## [TASK STATEMENT]
For the word "turquoise", tally the lines of the data that contain it and give the tally alone.

## [RECORDS SUPPLIED]
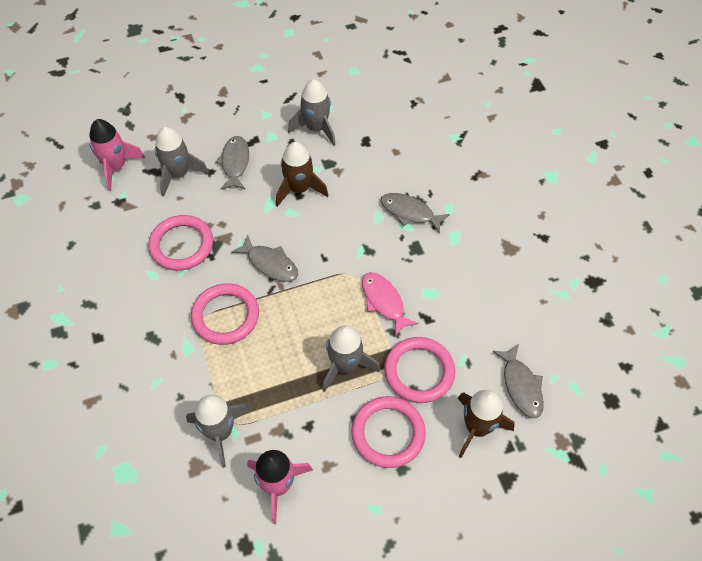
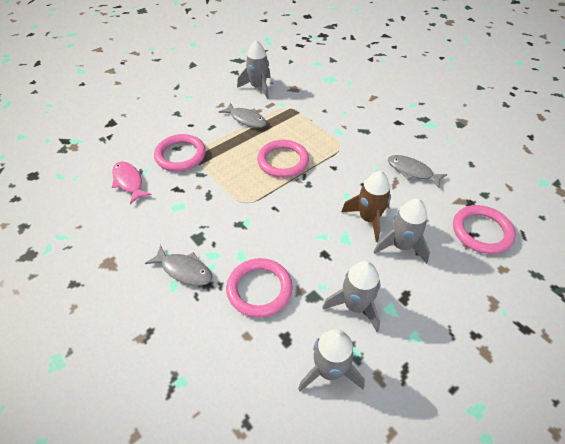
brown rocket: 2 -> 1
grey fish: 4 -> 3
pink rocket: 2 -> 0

==

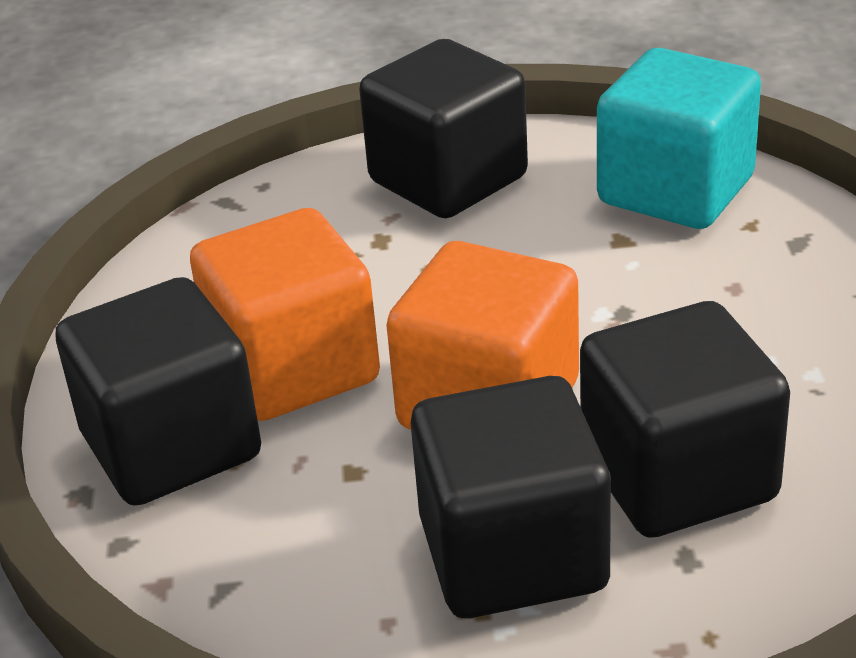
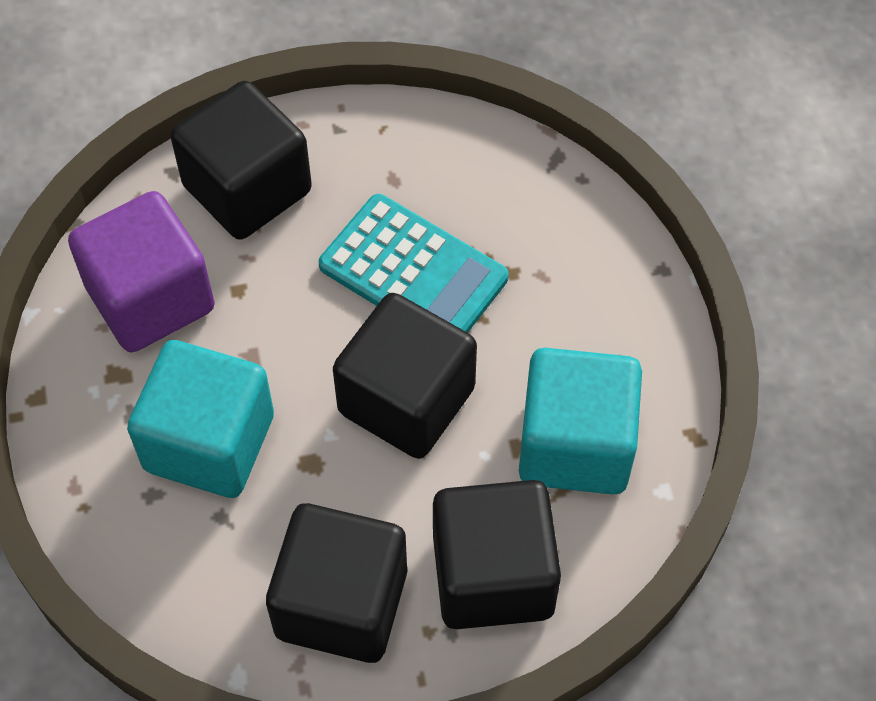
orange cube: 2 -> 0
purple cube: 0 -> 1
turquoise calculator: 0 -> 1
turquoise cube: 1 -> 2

## [RESPONSE AREA]
2